> [WHAT YOU NEED TO DO]: Copy the records below exactly, from their start through the line containing "road 4 (primary): [(0,150),(258,74)]", including that line. Leave the pictures out of your copy.

> [EXCERPTED DATA]:
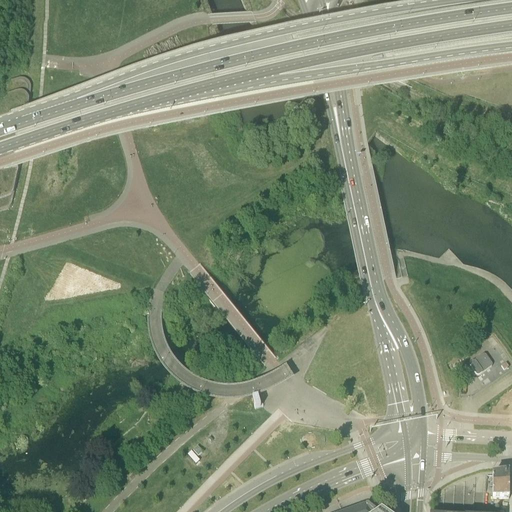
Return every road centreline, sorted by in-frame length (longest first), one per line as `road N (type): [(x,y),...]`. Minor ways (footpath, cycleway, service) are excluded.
road 1 (primary): [(511,11),(269,54),(53,112)]
road 2 (primary): [(469,0),(207,52),(53,112)]
road 3 (secondary): [(374,286),(315,5)]
road 4 (primary): [(0,150),(258,74)]
road 5 (primary): [(258,74),(511,28)]
road 6 (primary): [(258,74),(320,74),(511,45)]
road 7 (secondary): [(404,435),(305,463),(218,511)]
road 8 (secondary): [(420,434),(408,355),(374,286)]
road 9 (secondary): [(374,286),(404,435)]
road 10 (secondary): [(269,511),(407,458)]
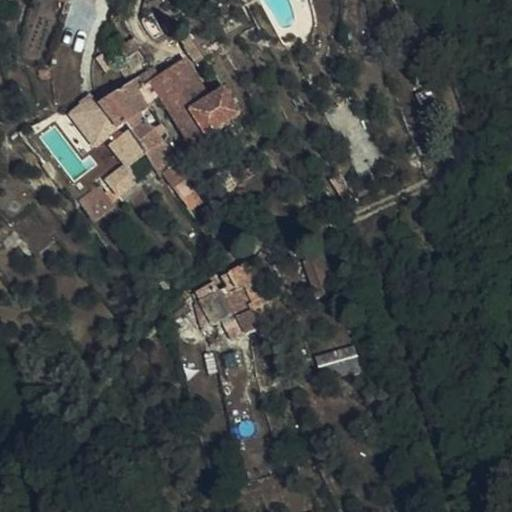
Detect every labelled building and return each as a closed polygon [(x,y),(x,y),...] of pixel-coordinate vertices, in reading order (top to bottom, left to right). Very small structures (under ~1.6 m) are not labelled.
[(96,0),(75,0),(71,11),(90,19),(96,0)] [(252,35),(237,8),(225,14),(241,43),(252,35)] [(226,52),(212,28),(193,38),(196,45),(188,50),(201,68),(226,52)] [(188,64),(184,67),(227,132),(245,121),(228,95),(214,104),(188,64)] [(184,67),(151,90),(152,92),(163,107),(194,152),(227,132),(184,67)] [(139,102),(145,97),(141,90),(100,117),(120,144),(128,139),(146,127),(153,122),(149,117),(139,102)] [(163,107),(152,92),(145,97),(139,102),(149,117),(163,107)] [(445,128),(436,106),(418,113),(430,135),(445,128)] [(146,127),(128,139),(135,149),(153,138),(146,127)] [(165,188),(168,187),(191,174),(196,172),(189,159),(179,167),(164,146),(161,144),(158,146),(153,138),(135,149),(165,188)] [(177,202),(199,190),(191,174),(168,187),(177,202)] [(126,207),(145,194),(132,176),(112,188),(126,207)] [(113,223),(105,208),(85,222),(94,236),(113,223)] [(211,256),(222,285),(247,275),(232,249),(211,256)] [(323,273),(309,278),(322,312),(336,308),(323,273)] [(322,312),(309,278),(301,281),(314,315),(322,312)] [(194,318),(200,334),(212,324),(220,342),(226,355),(231,367),(268,349),(263,335),(271,331),(254,288),(250,291),(246,283),(221,299),(225,309),(216,313),(213,306),(194,318)] [(212,324),(200,334),(206,350),(220,342),(212,324)] [(220,342),(206,350),(211,362),(226,355),(220,342)] [(361,388),(354,367),(317,380),(324,401),(361,388)]
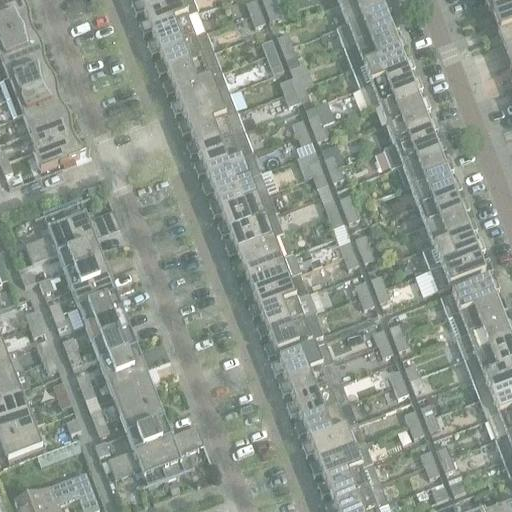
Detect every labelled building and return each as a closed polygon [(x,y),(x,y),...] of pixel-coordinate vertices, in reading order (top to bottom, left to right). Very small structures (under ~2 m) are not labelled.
[(10,0),(0,4),(0,24),(27,14),(26,12),(25,9),(23,7),(21,4),(20,5),(18,0),(10,0)] [(136,0),(143,15),(179,1),(182,0),(136,0)] [(151,35),(186,22),(198,17),(191,0),(182,0),(179,1),(143,15),(151,35)] [(267,0),(261,2),(266,14),(276,11),(272,0),(267,0)] [(335,0),(339,9),(362,0),(335,0)] [(347,29),(383,16),(377,0),(362,0),(339,9),(347,29)] [(511,0),(489,0),(491,4),(485,6),(489,16),(511,7),(511,0)] [(260,17),(256,4),(245,9),(250,21),(260,17)] [(497,38),(511,32),(511,7),(489,16),(489,18),(491,17),(495,26),(499,25),(503,35),(497,37),(497,38)] [(266,14),(270,26),(281,23),(276,11),(266,14)] [(0,24),(0,45),(31,33),(29,26),(30,26),(29,23),(29,20),(28,17),(27,14),(0,24)] [(383,16),(347,29),(337,33),(344,54),(355,50),(391,36),(383,16)] [(265,28),(260,17),(250,21),(255,33),(265,28)] [(158,56),(194,42),(186,22),(151,35),(158,56)] [(511,57),(511,56),(511,32),(497,38),(501,49),(508,46),(511,57)] [(0,62),(1,66),(41,50),(40,48),(39,45),(37,42),(35,40),(34,40),(31,33),(0,45),(0,62)] [(391,36),(355,50),(344,54),(352,74),(363,70),(399,56),(391,36)] [(166,76),(202,62),(214,58),(206,38),(194,42),(158,56),(166,76)] [(277,43),(281,55),(292,51),(287,39),(277,43)] [(265,61),(276,57),(271,45),(261,49),(265,61)] [(8,84),(45,69),(43,62),(44,62),(44,59),(43,56),(42,53),(41,50),(1,66),(8,84)] [(281,55),(286,67),(296,63),(292,51),(281,55)] [(399,56),(363,70),(352,74),(360,94),(406,76),(399,56)] [(276,57),(265,61),(270,73),(281,69),(276,57)] [(174,96),(210,82),(221,78),(214,58),(202,62),(166,76),(174,96)] [(0,89),(6,105),(55,86),(54,84),(53,81),(51,79),(49,76),(48,77),(45,69),(8,84),(0,86),(0,89)] [(368,114),(370,113),(378,110),(414,96),(406,76),(360,94),(368,114)] [(182,116),(190,113),(229,98),(221,78),(210,82),(174,96),(182,116)] [(300,80),(289,84),(294,96),(304,92),(300,80)] [(289,84),(287,85),(279,88),(284,100),(294,96),(289,84)] [(22,120),(39,113),(59,105),(56,98),(58,98),(57,95),(57,92),(56,89),(55,86),(6,105),(13,123),(22,120)] [(299,108),(301,107),(309,104),(304,92),(294,96),(299,108)] [(288,112),(299,108),(294,96),(284,100),(288,112)] [(386,130),(422,116),(414,96),(378,110),(386,130)] [(190,137),(225,123),(237,118),(229,98),(190,113),(182,116),(190,137)] [(29,138),(69,122),(67,117),(64,113),(63,112),(62,113),(59,105),(39,113),(22,120),(29,138)] [(422,116),(386,130),(394,151),(430,137),(422,116)] [(197,157),(233,143),(245,139),(237,118),(225,123),(190,137),(197,157)] [(312,135),(323,131),(318,119),(308,124),(312,135)] [(69,122),(29,138),(36,154),(32,155),(33,157),(73,141),(70,134),(71,133),(71,131),(71,128),(70,125),(69,122)] [(307,137),(302,125),(292,129),(296,141),(307,137)] [(323,131),(312,135),(317,147),(327,143),(323,131)] [(312,149),(307,137),(296,141),(301,153),(312,149)] [(430,137),(394,151),(383,155),(391,175),(402,171),(438,157),(430,137)] [(205,177),(241,163),(252,159),(245,139),(233,143),(197,157),(205,177)] [(73,141),(33,157),(40,176),(85,158),(89,160),(89,158),(87,157),(85,156),(82,154),(80,152),(79,150),(77,148),(76,148),(73,141)] [(0,169),(8,166),(4,155),(0,156),(0,169)] [(438,157),(402,171),(410,191),(445,177),(438,157)] [(328,176),(339,172),(334,160),(324,164),(328,176)] [(249,183),(241,163),(205,177),(213,197),(249,183)] [(8,166),(0,169),(4,181),(13,177),(8,166)] [(312,182),(323,178),(318,166),(308,170),(312,182)] [(339,172),(328,176),(333,188),(343,184),(339,172)] [(445,177),(410,191),(417,211),(453,197),(445,177)] [(323,178),(312,182),(317,194),(327,190),(323,178)] [(221,218),(257,204),(268,199),(260,179),(249,183),(213,197),(221,218)] [(453,197),(417,211),(425,231),(461,217),(453,197)] [(268,199),(257,204),(221,218),(229,238),(265,224),(276,220),(268,199)] [(344,216),(354,212),(350,200),(339,205),(344,216)] [(338,218),(334,206),(323,210),(328,222),(338,218)] [(121,235),(113,216),(88,226),(81,208),(62,215),(76,252),(95,245),(121,235)] [(354,212),(344,216),(348,228),(359,224),(354,212)] [(76,252),(62,215),(43,222),(50,241),(24,250),(32,270),(33,269),(57,260),(57,259),(76,252)] [(461,217),(425,231),(433,251),(469,237),(461,217)] [(343,230),(338,218),(328,222),(332,234),(343,230)] [(265,224),(229,238),(237,258),(272,244),(265,224)] [(469,237),(433,251),(422,255),(430,276),(441,272),(477,258),(469,237)] [(244,278),(280,264),(292,260),(291,258),(293,257),(286,240),(284,241),(284,240),(272,244),(237,258),(244,278)] [(359,257),(370,252),(365,241),(355,245),(359,257)] [(64,277),(102,263),(95,245),(76,252),(57,259),(57,260),(64,277)] [(354,259),(349,247),(339,251),(343,263),(354,259)] [(370,252),(359,257),(364,269),(374,264),(370,252)] [(477,258),(441,272),(430,276),(438,297),(485,279),(477,258)] [(288,284),(299,280),(301,279),(294,259),(292,260),(280,264),(244,278),(252,298),(288,284)] [(359,271),(354,259),(343,263),(348,275),(359,271)] [(102,263),(64,277),(71,295),(109,280),(102,263)] [(25,292),(35,288),(31,276),(21,280),(25,292)] [(109,280),(71,295),(78,313),(116,298),(109,280)] [(299,280),(288,284),(252,298),(260,318),(307,300),(299,280)] [(370,285),(375,297),(385,293),(381,281),(370,285)] [(39,287),(43,299),(53,295),(49,283),(39,287)] [(487,285),(440,303),(448,324),(495,306),(487,285)] [(369,299),(365,287),(354,291),(359,303),(369,299)] [(375,297),(380,309),(390,305),(385,293),(375,297)] [(85,331),(123,317),(116,298),(78,313),(85,331)] [(374,311),(369,299),(359,303),(364,315),(374,311)] [(308,300),(307,300),(260,318),(268,339),(315,320),(316,320),(308,300)] [(467,340),(503,326),(495,306),(448,324),(456,344),(467,340)] [(48,311),(52,323),(63,319),(58,307),(48,311)] [(29,332),(39,328),(35,316),(25,320),(29,332)] [(123,317),(85,331),(92,349),(130,335),(123,317)] [(52,323),(57,334),(67,330),(63,319),(52,323)] [(276,360),(312,346),(323,341),(315,320),(268,339),(276,360)] [(503,326),(467,340),(456,344),(464,364),(475,360),(511,346),(503,326)] [(39,328),(29,332),(34,343),(44,339),(39,328)] [(389,333),(393,345),(404,341),(399,329),(389,333)] [(130,335),(92,349),(98,367),(136,352),(130,335)] [(388,347),(383,335),(373,339),(378,351),(388,347)] [(393,345),(398,357),(409,353),(404,341),(393,345)] [(62,347),(66,359),(77,355),(72,343),(62,347)] [(43,368),(53,364),(46,345),(36,349),(43,368)] [(511,349),(511,346),(475,360),(464,364),(471,384),(482,380),(511,368),(511,349)] [(393,359),(388,347),(378,351),(382,363),(393,359)] [(136,352),(98,367),(106,385),(144,370),(136,352)] [(314,352),(278,365),(286,387),(322,373),(314,352)] [(66,359),(71,370),(81,366),(77,355),(66,359)] [(0,384),(14,379),(23,375),(23,373),(20,369),(18,364),(17,359),(17,357),(7,361),(0,363),(0,384)] [(58,375),(53,364),(43,368),(47,379),(58,375)] [(511,368),(482,380),(471,384),(479,405),(490,400),(511,391),(511,368)] [(294,407),(330,393),(341,389),(333,369),(322,373),(286,387),(294,407)] [(404,374),(409,385),(419,381),(415,369),(404,374)] [(144,370),(106,385),(112,403),(150,388),(144,370)] [(404,387),(399,375),(388,380),(393,391),(404,387)] [(0,404),(21,396),(14,379),(0,384),(0,404)] [(80,395),(91,391),(86,379),(76,383),(80,395)] [(409,385),(414,398),(424,393),(419,381),(409,385)] [(408,399),(404,387),(393,391),(398,403),(408,399)] [(67,399),(63,388),(52,392),(57,403),(67,399)] [(119,421),(157,406),(150,388),(112,403),(119,421)] [(330,393),(294,407),(302,427),(349,409),(341,389),(330,393)] [(91,391),(80,395),(85,406),(95,402),(91,391)] [(511,391),(490,400),(479,405),(487,425),(497,421),(511,415),(511,391)] [(0,425),(28,414),(21,396),(0,404),(0,425)] [(71,411),(67,399),(57,403),(61,415),(71,411)] [(157,406),(119,421),(126,439),(164,424),(157,406)] [(349,409),(302,427),(309,447),(356,429),(349,409)] [(424,426),(435,422),(430,410),(420,414),(424,426)] [(0,445),(0,446),(35,432),(44,429),(37,411),(28,414),(0,425),(0,445)] [(94,431),(104,427),(100,415),(90,419),(94,431)] [(511,415),(497,421),(487,425),(495,445),(505,441),(511,438),(511,415)] [(419,428),(415,416),(404,420),(409,432),(419,428)] [(435,422),(424,426),(429,438),(440,434),(435,422)] [(71,439),(77,437),(81,435),(76,424),(66,428),(71,439)] [(164,424),(126,439),(133,456),(133,457),(152,449),(171,442),(171,441),(164,424)] [(104,427),(94,431),(99,442),(109,438),(104,427)] [(424,440),(419,428),(409,432),(413,444),(424,440)] [(317,467),(353,453),(364,449),(356,429),(309,447),(317,467)] [(204,451),(196,431),(171,441),(171,442),(152,449),(166,486),(185,479),(178,460),(204,451)] [(35,432),(0,446),(8,465),(42,451),(35,432)] [(511,438),(505,441),(495,445),(503,465),(511,461),(511,438)] [(94,451),(99,463),(109,459),(105,447),(94,451)] [(166,486),(152,449),(133,457),(133,456),(107,466),(111,476),(115,485),(140,475),(147,493),(166,486)] [(325,487),(361,473),(372,469),(364,449),(353,453),(317,467),(325,487)] [(436,454),(440,466),(451,462),(446,450),(436,454)] [(435,468),(430,456),(420,460),(424,472),(435,468)] [(511,461),(503,465),(510,484),(511,484),(511,461)] [(440,466),(445,478),(455,474),(451,462),(440,466)] [(111,476),(107,466),(101,468),(105,478),(111,476)] [(439,480),(435,468),(424,472),(429,484),(439,480)] [(333,507),(368,493),(379,489),(372,469),(361,473),(325,487),(333,507)] [(82,511),(98,511),(86,479),(15,506),(16,511),(59,511),(58,509),(79,501),(82,511)] [(504,492),(504,485),(490,486),(492,489),(493,492),(494,495),(504,492)] [(454,501),(466,496),(462,486),(450,490),(454,501)] [(177,489),(169,492),(172,501),(181,498),(177,489)] [(379,489),(368,493),(333,507),(334,511),(380,511),(387,509),(379,489)] [(432,497),(436,508),(448,503),(444,492),(432,497)]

> [REPLY TO THE EXERCISE]:
Return every road centreline, sorted by in-frame length (longest first), one per line as `road N (type): [(x,y),...]`. Minor ways (footpath, cycleway, service) are excluded.
road 1 (primary): [(511,11),(269,54),(53,112)]
road 2 (primary): [(469,0),(207,52),(53,112)]
road 3 (secondary): [(374,286),(315,5)]
road 4 (primary): [(0,150),(258,74)]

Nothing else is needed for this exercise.